Copy the records exactly. Every line must match.

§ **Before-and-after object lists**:
= = = = =
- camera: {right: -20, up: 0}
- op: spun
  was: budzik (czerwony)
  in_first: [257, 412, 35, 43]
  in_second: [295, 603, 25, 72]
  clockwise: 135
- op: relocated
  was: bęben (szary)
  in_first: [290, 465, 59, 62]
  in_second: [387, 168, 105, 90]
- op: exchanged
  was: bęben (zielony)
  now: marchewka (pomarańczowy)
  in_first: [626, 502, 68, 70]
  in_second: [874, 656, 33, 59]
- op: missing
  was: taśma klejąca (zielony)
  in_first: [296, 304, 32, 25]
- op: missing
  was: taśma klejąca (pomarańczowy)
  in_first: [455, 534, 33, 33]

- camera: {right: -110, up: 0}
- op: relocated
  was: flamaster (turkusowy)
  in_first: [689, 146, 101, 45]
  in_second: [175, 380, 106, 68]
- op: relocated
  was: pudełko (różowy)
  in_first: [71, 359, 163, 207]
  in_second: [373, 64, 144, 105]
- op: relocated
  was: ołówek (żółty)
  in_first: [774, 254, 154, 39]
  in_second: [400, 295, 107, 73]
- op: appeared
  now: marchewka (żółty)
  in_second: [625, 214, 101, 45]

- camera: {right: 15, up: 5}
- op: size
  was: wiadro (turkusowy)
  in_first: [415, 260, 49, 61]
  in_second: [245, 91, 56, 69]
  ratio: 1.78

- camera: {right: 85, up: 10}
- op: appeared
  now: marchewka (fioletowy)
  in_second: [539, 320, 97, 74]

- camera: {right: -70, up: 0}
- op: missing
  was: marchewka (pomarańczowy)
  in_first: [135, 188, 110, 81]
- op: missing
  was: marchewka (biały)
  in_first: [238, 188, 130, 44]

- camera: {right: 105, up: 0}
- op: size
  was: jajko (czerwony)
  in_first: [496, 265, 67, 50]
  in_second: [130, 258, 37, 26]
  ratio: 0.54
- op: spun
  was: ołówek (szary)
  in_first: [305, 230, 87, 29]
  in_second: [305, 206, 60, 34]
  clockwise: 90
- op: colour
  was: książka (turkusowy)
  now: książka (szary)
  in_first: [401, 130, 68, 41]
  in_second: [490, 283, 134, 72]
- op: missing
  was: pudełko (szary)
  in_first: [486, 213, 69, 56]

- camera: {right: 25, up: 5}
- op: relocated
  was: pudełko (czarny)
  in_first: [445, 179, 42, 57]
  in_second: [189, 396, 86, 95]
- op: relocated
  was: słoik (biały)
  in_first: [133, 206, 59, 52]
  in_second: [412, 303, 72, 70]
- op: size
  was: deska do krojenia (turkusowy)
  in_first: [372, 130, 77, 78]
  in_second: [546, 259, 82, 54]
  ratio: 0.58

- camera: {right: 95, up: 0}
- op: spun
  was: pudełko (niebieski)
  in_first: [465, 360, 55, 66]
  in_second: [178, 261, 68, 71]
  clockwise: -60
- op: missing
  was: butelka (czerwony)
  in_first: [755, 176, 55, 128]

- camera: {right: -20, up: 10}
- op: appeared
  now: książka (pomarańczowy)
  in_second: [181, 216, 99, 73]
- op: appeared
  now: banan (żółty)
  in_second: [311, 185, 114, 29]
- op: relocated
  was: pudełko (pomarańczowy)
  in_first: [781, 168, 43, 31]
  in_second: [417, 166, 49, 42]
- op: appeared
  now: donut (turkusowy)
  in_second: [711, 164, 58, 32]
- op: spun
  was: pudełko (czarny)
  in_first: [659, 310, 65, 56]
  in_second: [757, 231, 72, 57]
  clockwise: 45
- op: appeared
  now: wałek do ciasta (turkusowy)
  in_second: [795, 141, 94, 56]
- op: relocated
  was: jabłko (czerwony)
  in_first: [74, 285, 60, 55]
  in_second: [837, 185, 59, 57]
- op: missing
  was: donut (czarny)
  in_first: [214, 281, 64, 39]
= = = = =
§ **Exercise response**:
- camera: {right: -20, up: 0}
- op: spun
  was: budzik (czerwony)
  in_first: [257, 412, 35, 43]
  in_second: [295, 603, 25, 72]
  clockwise: 135
- op: relocated
  was: bęben (szary)
  in_first: [290, 465, 59, 62]
  in_second: [387, 168, 105, 90]
- op: exchanged
  was: bęben (zielony)
  now: marchewka (pomarańczowy)
  in_first: [626, 502, 68, 70]
  in_second: [874, 656, 33, 59]
- op: missing
  was: taśma klejąca (zielony)
  in_first: [296, 304, 32, 25]
- op: missing
  was: taśma klejąca (pomarańczowy)
  in_first: [455, 534, 33, 33]

- camera: {right: -110, up: 0}
- op: relocated
  was: flamaster (turkusowy)
  in_first: [689, 146, 101, 45]
  in_second: [175, 380, 106, 68]
- op: relocated
  was: pudełko (różowy)
  in_first: [71, 359, 163, 207]
  in_second: [373, 64, 144, 105]
- op: relocated
  was: ołówek (żółty)
  in_first: [774, 254, 154, 39]
  in_second: [400, 295, 107, 73]
- op: appeared
  now: marchewka (żółty)
  in_second: [625, 214, 101, 45]

- camera: {right: 15, up: 5}
- op: size
  was: wiadro (turkusowy)
  in_first: [415, 260, 49, 61]
  in_second: [245, 91, 56, 69]
  ratio: 1.78

- camera: {right: 85, up: 10}
- op: appeared
  now: marchewka (fioletowy)
  in_second: [539, 320, 97, 74]

- camera: {right: -70, up: 0}
- op: missing
  was: marchewka (pomarańczowy)
  in_first: [135, 188, 110, 81]
- op: missing
  was: marchewka (biały)
  in_first: [238, 188, 130, 44]

- camera: {right: 105, up: 0}
- op: size
  was: jajko (czerwony)
  in_first: [496, 265, 67, 50]
  in_second: [130, 258, 37, 26]
  ratio: 0.54
- op: spun
  was: ołówek (szary)
  in_first: [305, 230, 87, 29]
  in_second: [305, 206, 60, 34]
  clockwise: 90
- op: colour
  was: książka (turkusowy)
  now: książka (szary)
  in_first: [401, 130, 68, 41]
  in_second: [490, 283, 134, 72]
- op: missing
  was: pudełko (szary)
  in_first: [486, 213, 69, 56]

- camera: {right: 25, up: 5}
- op: relocated
  was: pudełko (czarny)
  in_first: [445, 179, 42, 57]
  in_second: [189, 396, 86, 95]
- op: relocated
  was: słoik (biały)
  in_first: [133, 206, 59, 52]
  in_second: [412, 303, 72, 70]
- op: size
  was: deska do krojenia (turkusowy)
  in_first: [372, 130, 77, 78]
  in_second: [546, 259, 82, 54]
  ratio: 0.58

- camera: {right: 95, up: 0}
- op: spun
  was: pudełko (niebieski)
  in_first: [465, 360, 55, 66]
  in_second: [178, 261, 68, 71]
  clockwise: -60
- op: missing
  was: butelka (czerwony)
  in_first: [755, 176, 55, 128]

- camera: {right: -20, up: 10}
- op: appeared
  now: książka (pomarańczowy)
  in_second: [181, 216, 99, 73]
- op: appeared
  now: banan (żółty)
  in_second: [311, 185, 114, 29]
- op: relocated
  was: pudełko (pomarańczowy)
  in_first: [781, 168, 43, 31]
  in_second: [417, 166, 49, 42]
- op: appeared
  now: donut (turkusowy)
  in_second: [711, 164, 58, 32]
- op: spun
  was: pudełko (czarny)
  in_first: [659, 310, 65, 56]
  in_second: [757, 231, 72, 57]
  clockwise: 45
- op: appeared
  now: wałek do ciasta (turkusowy)
  in_second: [795, 141, 94, 56]
- op: relocated
  was: jabłko (czerwony)
  in_first: [74, 285, 60, 55]
  in_second: [837, 185, 59, 57]
- op: missing
  was: donut (czarny)
  in_first: [214, 281, 64, 39]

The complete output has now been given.